▸ Data provided
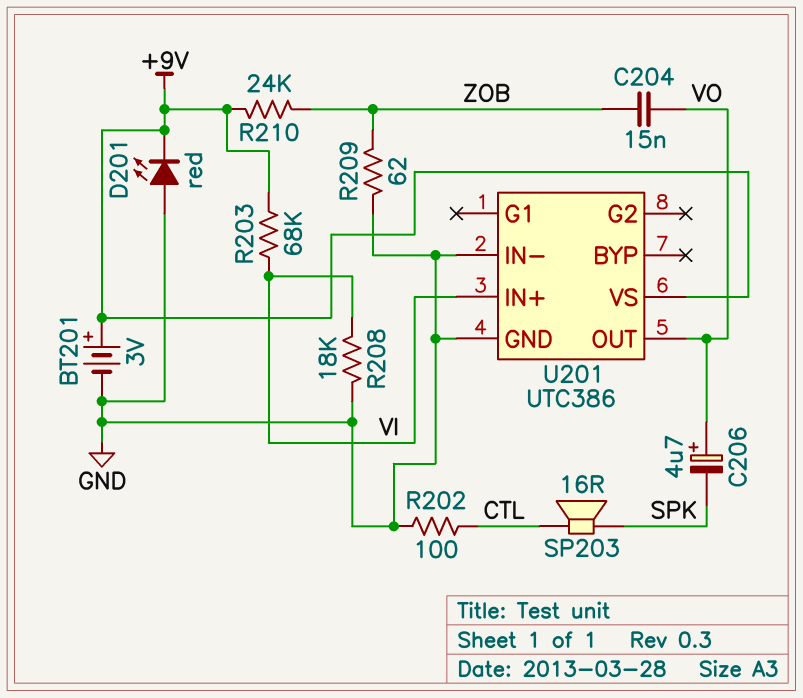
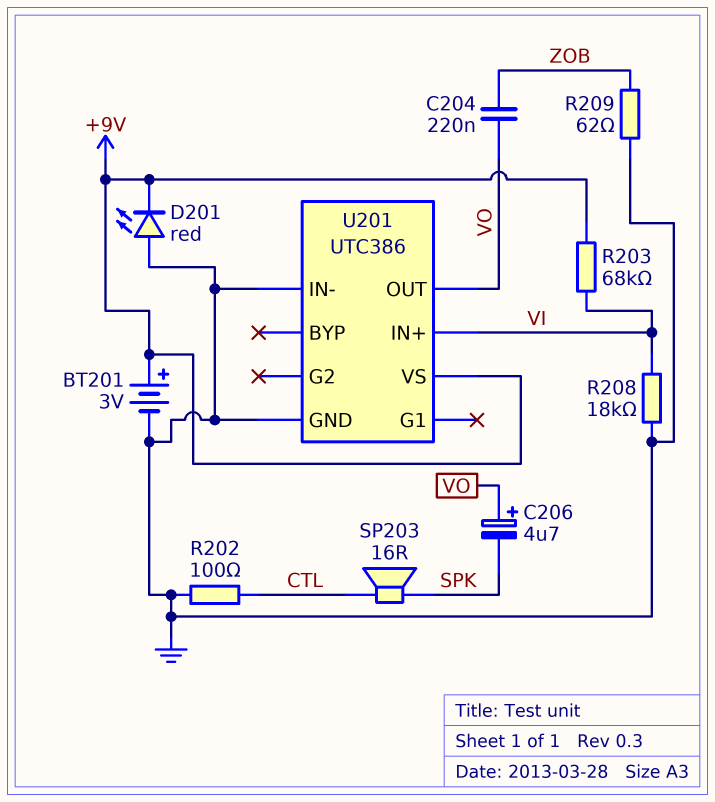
C204: 15nF (VO, ZOB) -> 220nF (VO, ZOB)
R210: 24k (+9V, ZOB) -> none

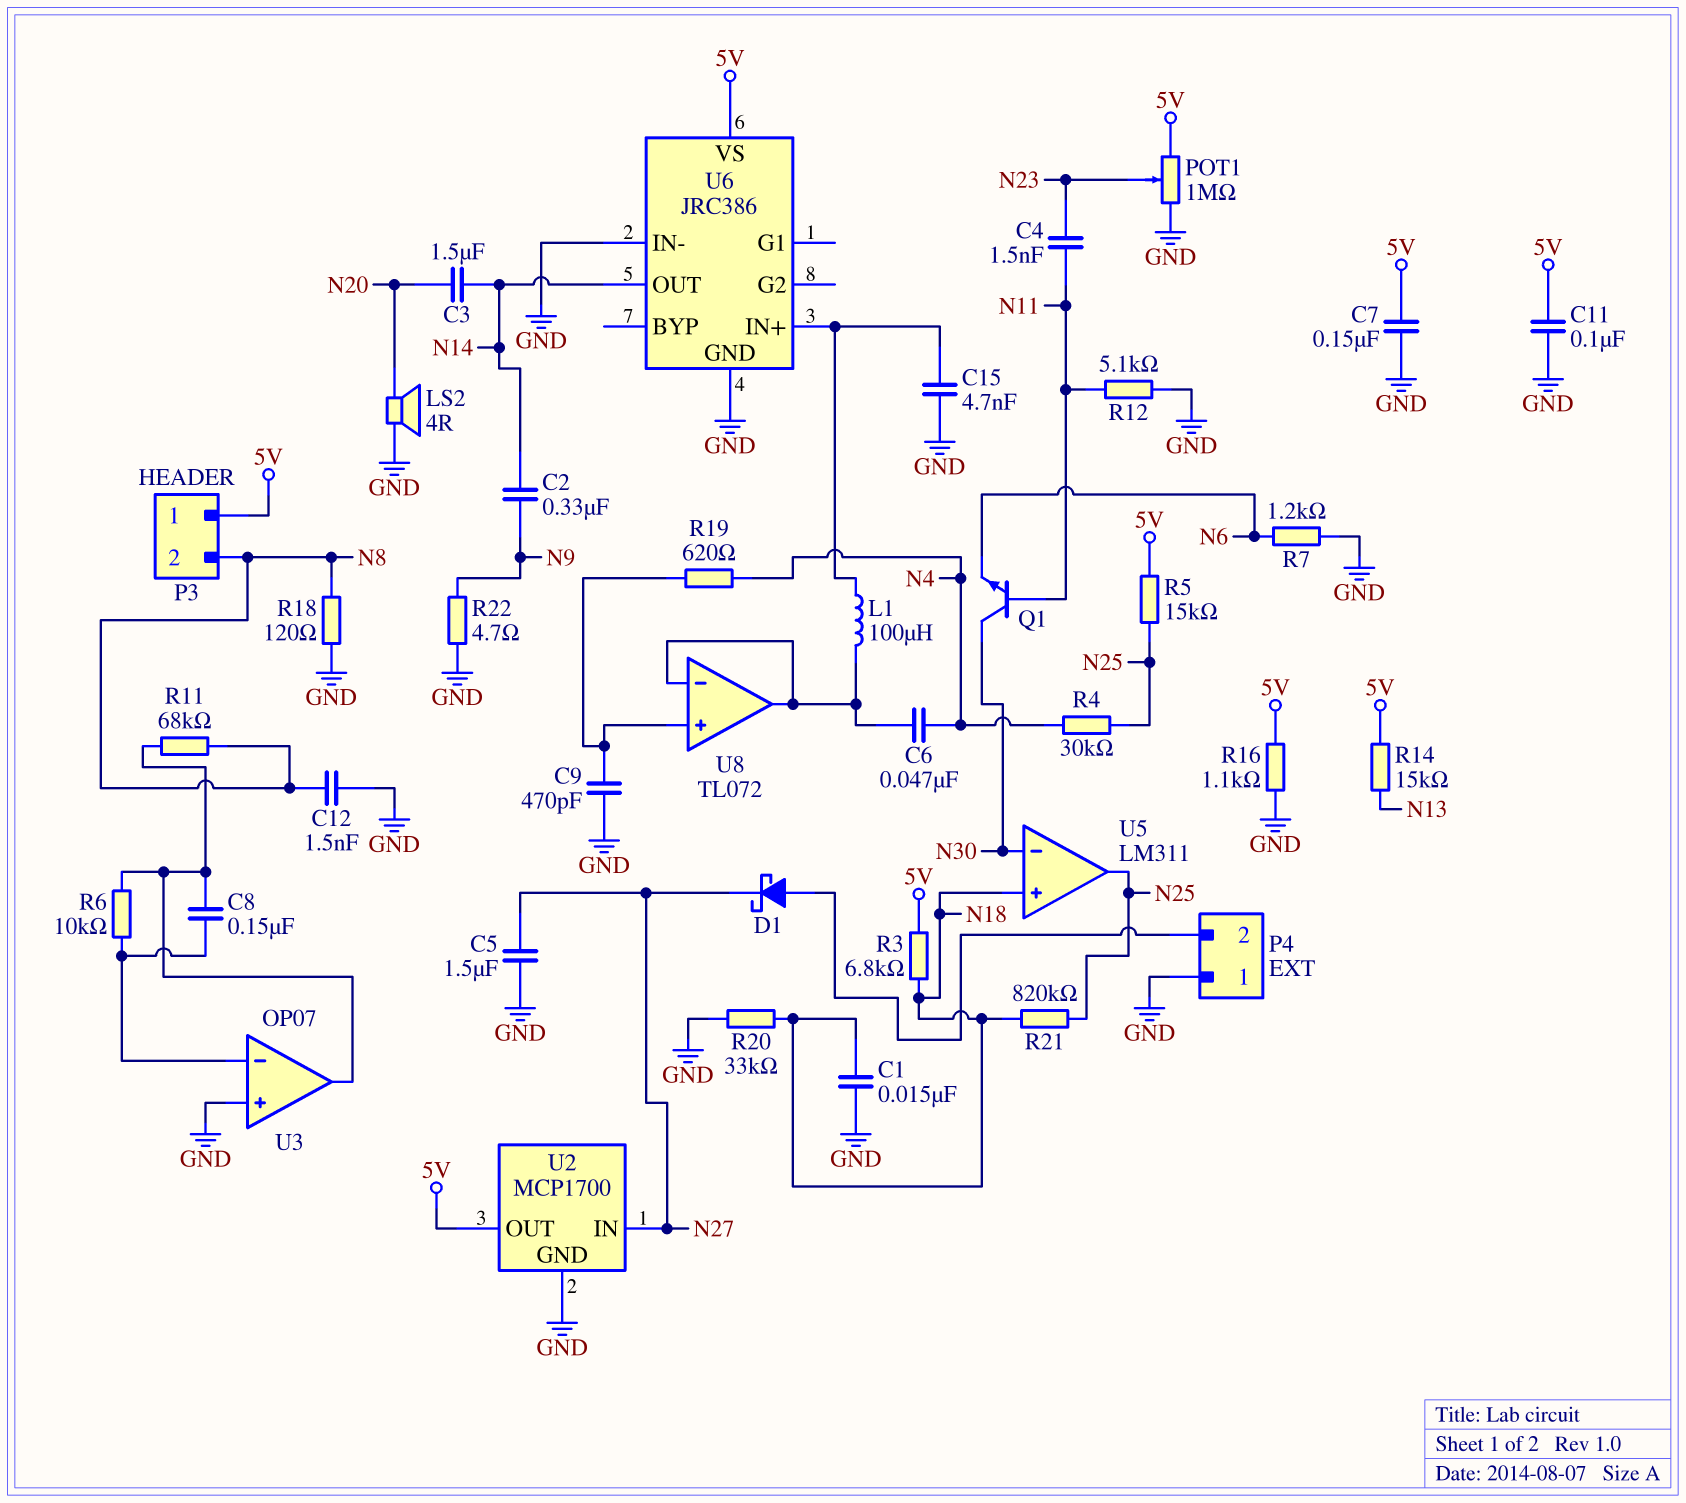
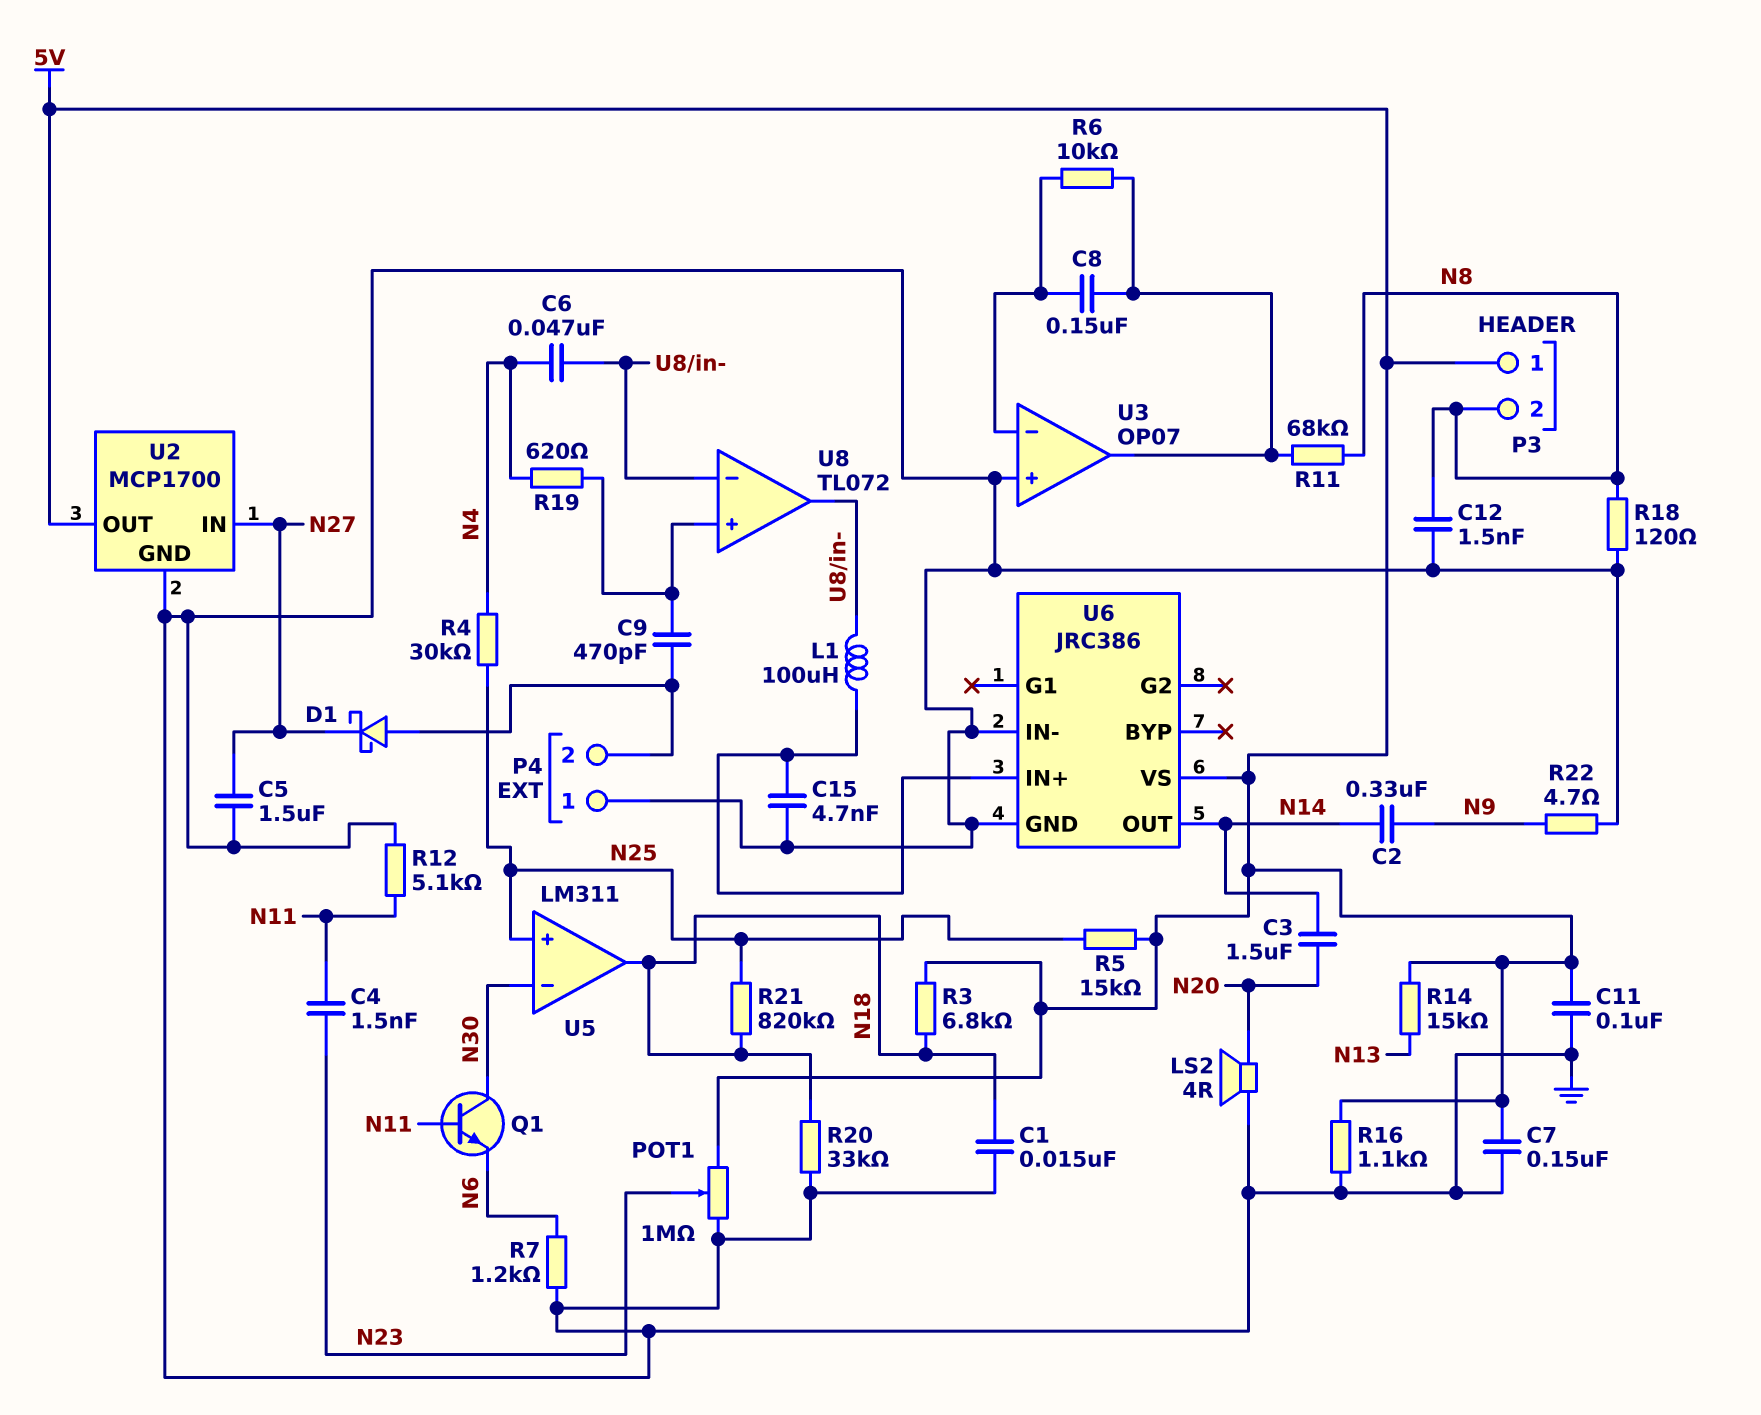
C9: 470pF (GND, U8/in+) -> 470pF (P4/2, U8/in+)
U5 pin in+: N18 -> N25
U5 pin out: N25 -> N18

▸ What you are asked to do
Produce verbatim the lines starting at the one with "C9: 470pF (GND, U8/in+)" and ending at the last line of the material, both ends included. Add no other line.

▸ Expected output
C9: 470pF (GND, U8/in+) -> 470pF (P4/2, U8/in+)
U5 pin in+: N18 -> N25
U5 pin out: N25 -> N18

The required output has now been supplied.